BEGIN

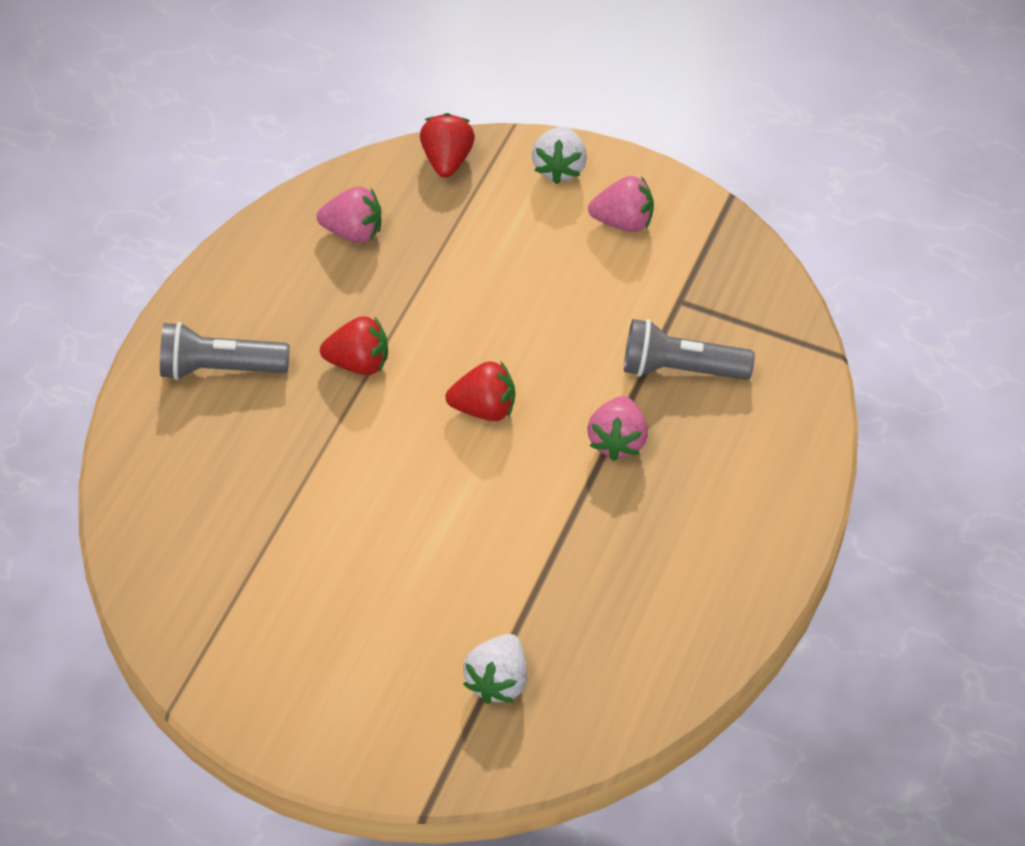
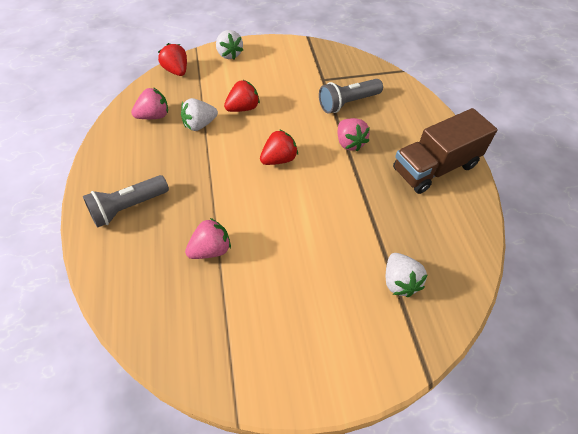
camera: 35 degrees left, 0 degrees up
(359, 362) = (201, 169): red strawberry -> red strawberry (243, 108)
(411, 283) = (199, 125): none -> white strawberry
(623, 221) = (273, 62): pink strawberry -> pink strawberry (211, 250)
(715, 556) = (435, 167): none -> brown truck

END

What this task involves: Say how many lines above hold "strawberry", and nothing else.

Response below: 3